• **Source material**:
--------

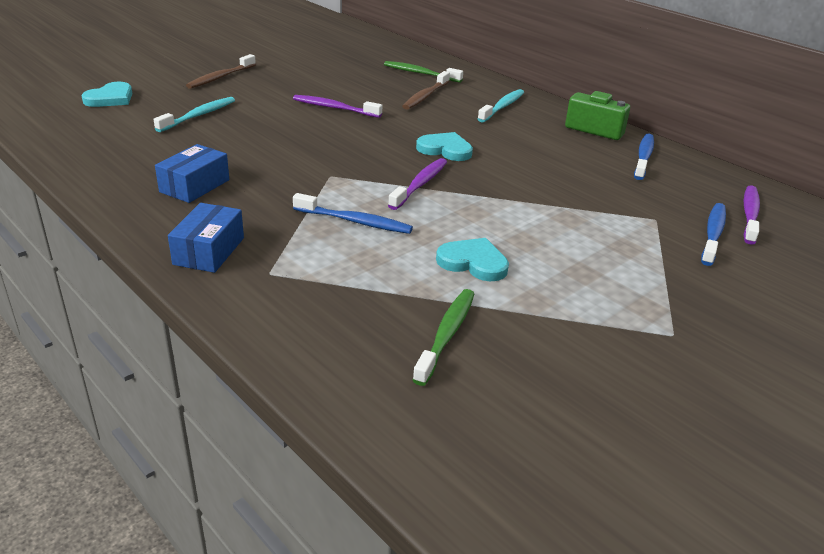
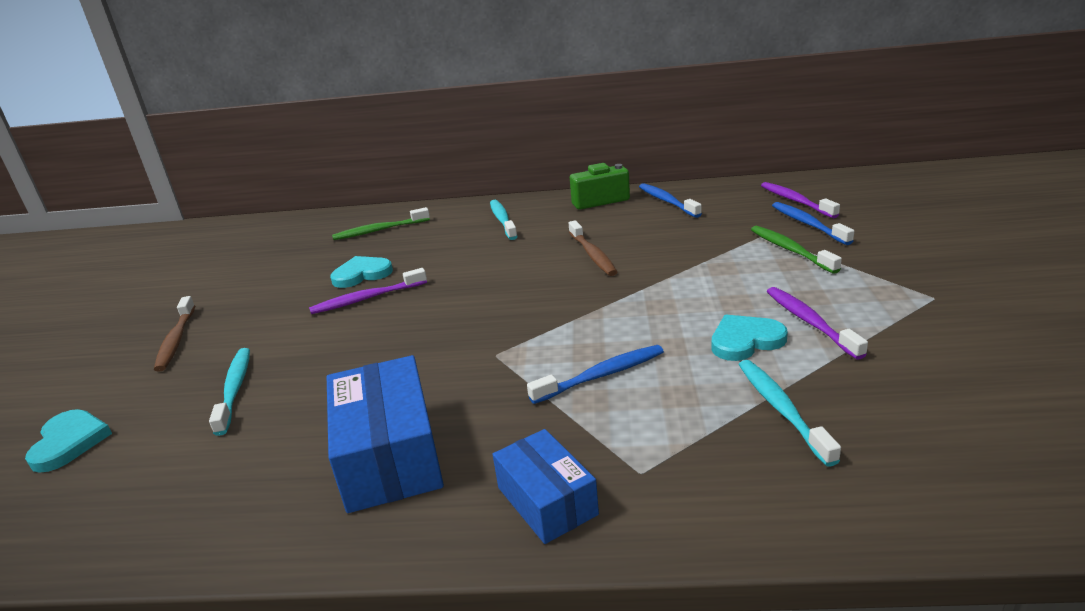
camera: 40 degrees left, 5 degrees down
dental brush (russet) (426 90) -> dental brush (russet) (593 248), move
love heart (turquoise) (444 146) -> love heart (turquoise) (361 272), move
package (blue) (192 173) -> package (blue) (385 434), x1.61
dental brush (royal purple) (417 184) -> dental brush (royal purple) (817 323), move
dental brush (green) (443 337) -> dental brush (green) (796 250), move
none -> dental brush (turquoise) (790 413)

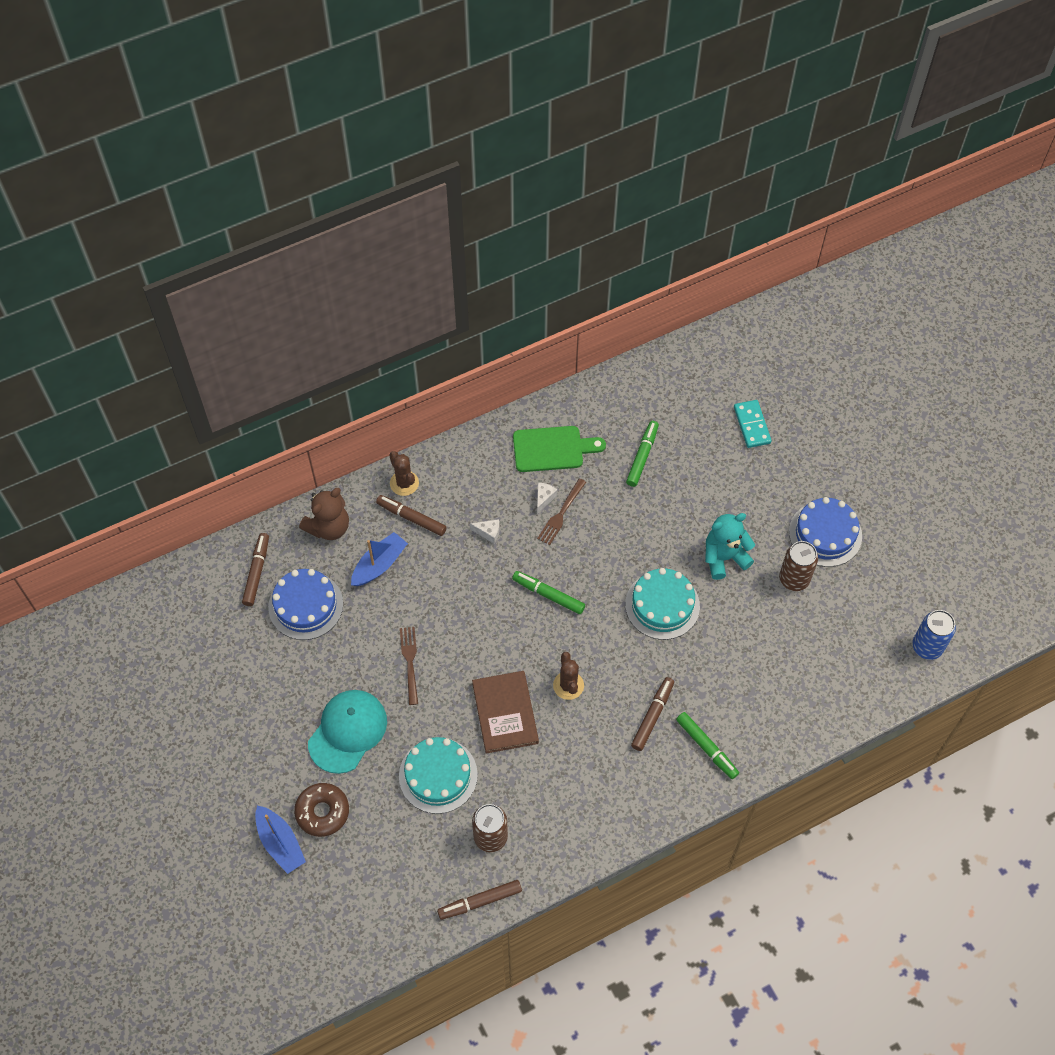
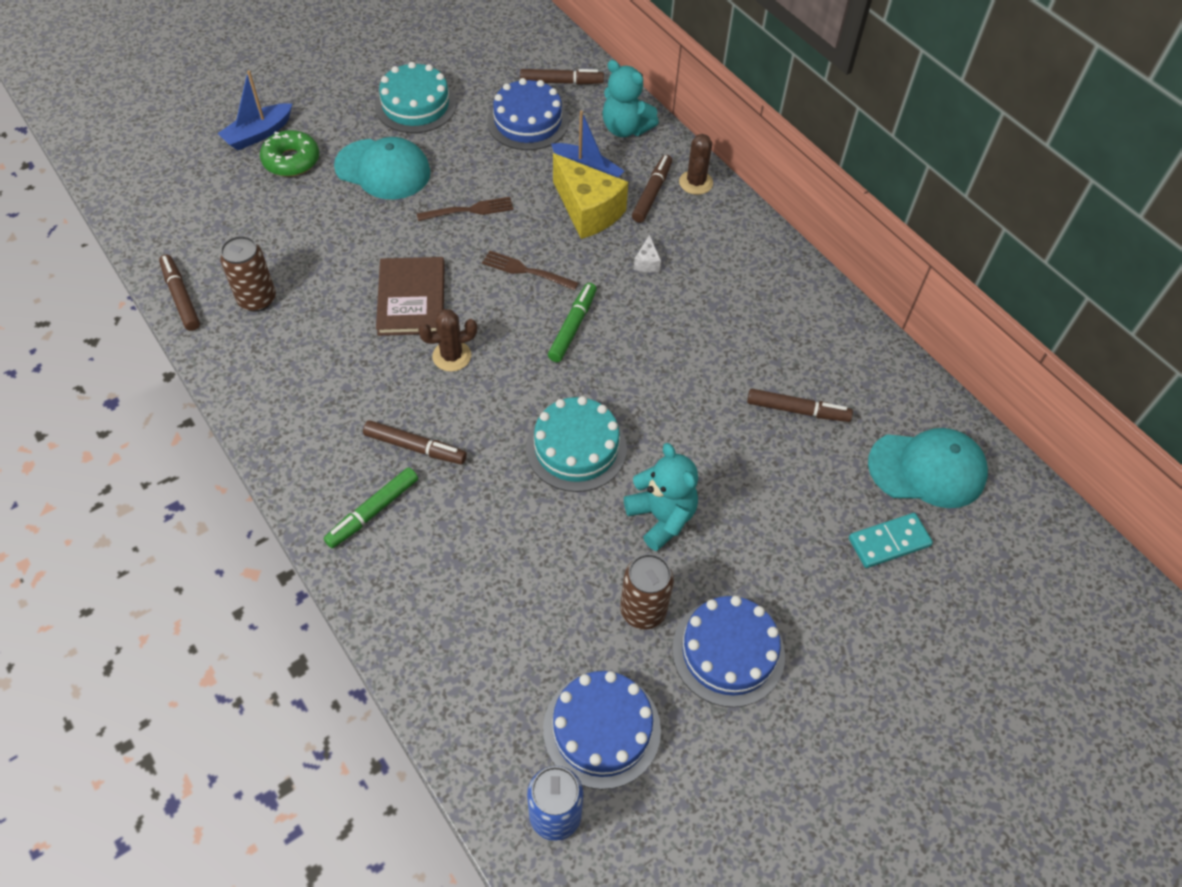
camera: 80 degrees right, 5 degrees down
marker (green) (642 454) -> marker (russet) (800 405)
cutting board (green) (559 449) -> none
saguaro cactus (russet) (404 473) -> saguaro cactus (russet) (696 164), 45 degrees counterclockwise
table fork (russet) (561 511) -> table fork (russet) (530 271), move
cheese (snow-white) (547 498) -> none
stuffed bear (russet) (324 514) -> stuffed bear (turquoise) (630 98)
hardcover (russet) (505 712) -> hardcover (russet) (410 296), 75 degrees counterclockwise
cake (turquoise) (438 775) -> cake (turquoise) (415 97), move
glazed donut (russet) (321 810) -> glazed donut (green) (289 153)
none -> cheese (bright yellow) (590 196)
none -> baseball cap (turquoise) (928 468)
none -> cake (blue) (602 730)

--------

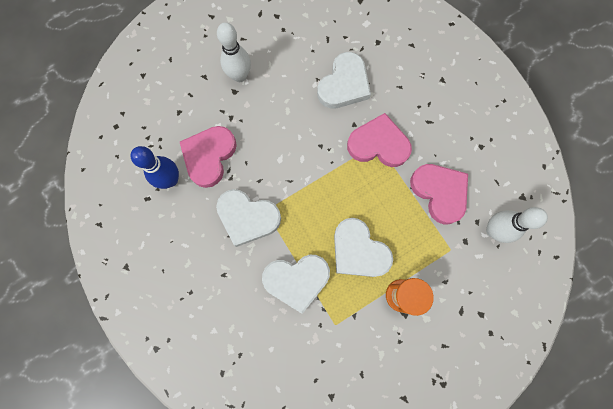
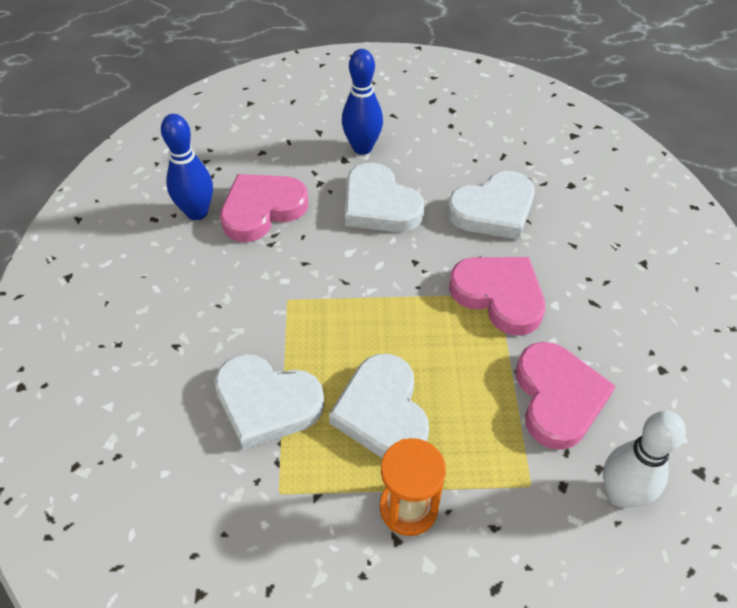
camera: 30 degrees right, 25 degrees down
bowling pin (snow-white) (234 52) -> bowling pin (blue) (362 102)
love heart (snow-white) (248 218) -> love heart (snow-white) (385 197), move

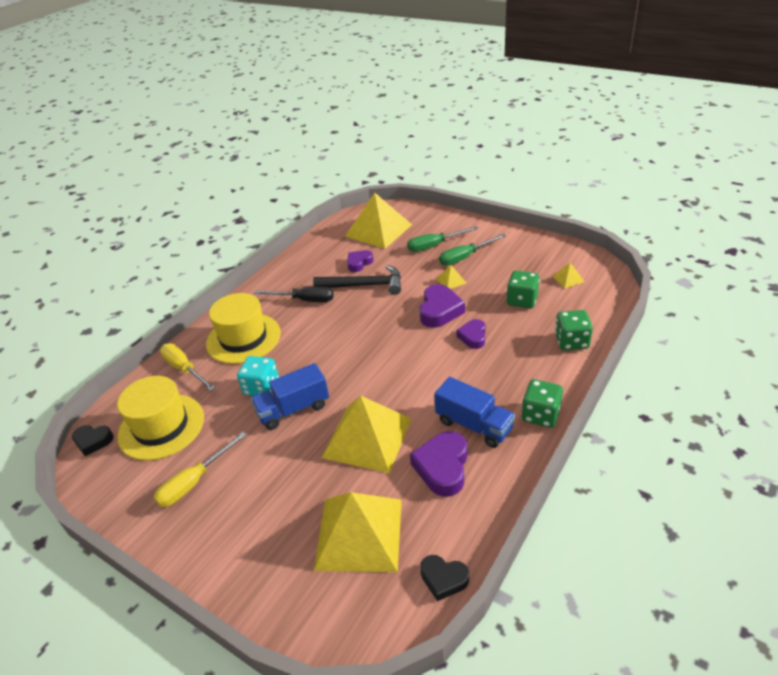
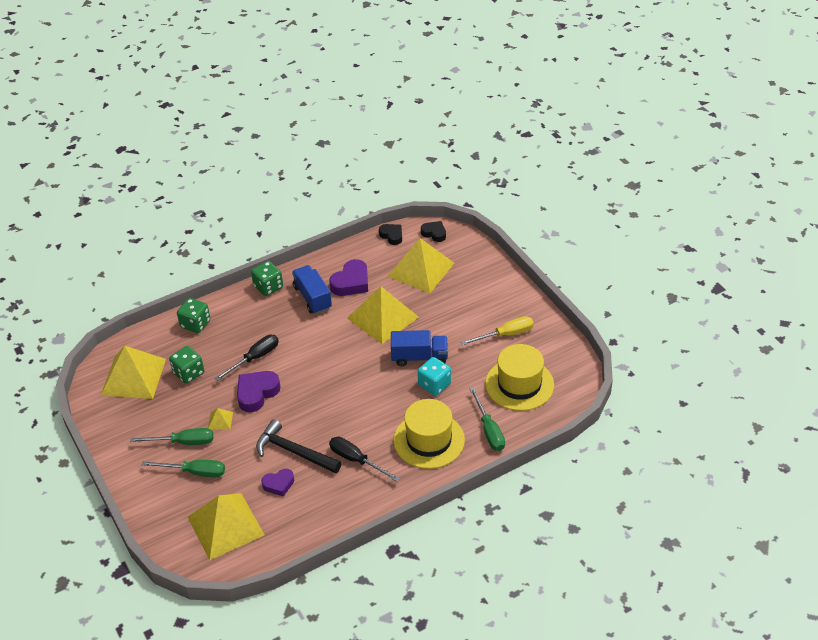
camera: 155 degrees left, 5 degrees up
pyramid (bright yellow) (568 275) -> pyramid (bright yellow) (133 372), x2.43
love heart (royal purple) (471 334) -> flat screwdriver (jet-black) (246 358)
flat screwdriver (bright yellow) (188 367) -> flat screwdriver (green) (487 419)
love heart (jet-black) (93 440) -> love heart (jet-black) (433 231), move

--------

• **Exercise description**: Given the records above, restate word for word only the lines starting at the one with "dental brush (russet) (426" and ending at the one with "dental brush (green) (443".

• **Task result**:
dental brush (russet) (426 90) -> dental brush (russet) (593 248), move
love heart (turquoise) (444 146) -> love heart (turquoise) (361 272), move
package (blue) (192 173) -> package (blue) (385 434), x1.61
dental brush (royal purple) (417 184) -> dental brush (royal purple) (817 323), move
dental brush (green) (443 337) -> dental brush (green) (796 250), move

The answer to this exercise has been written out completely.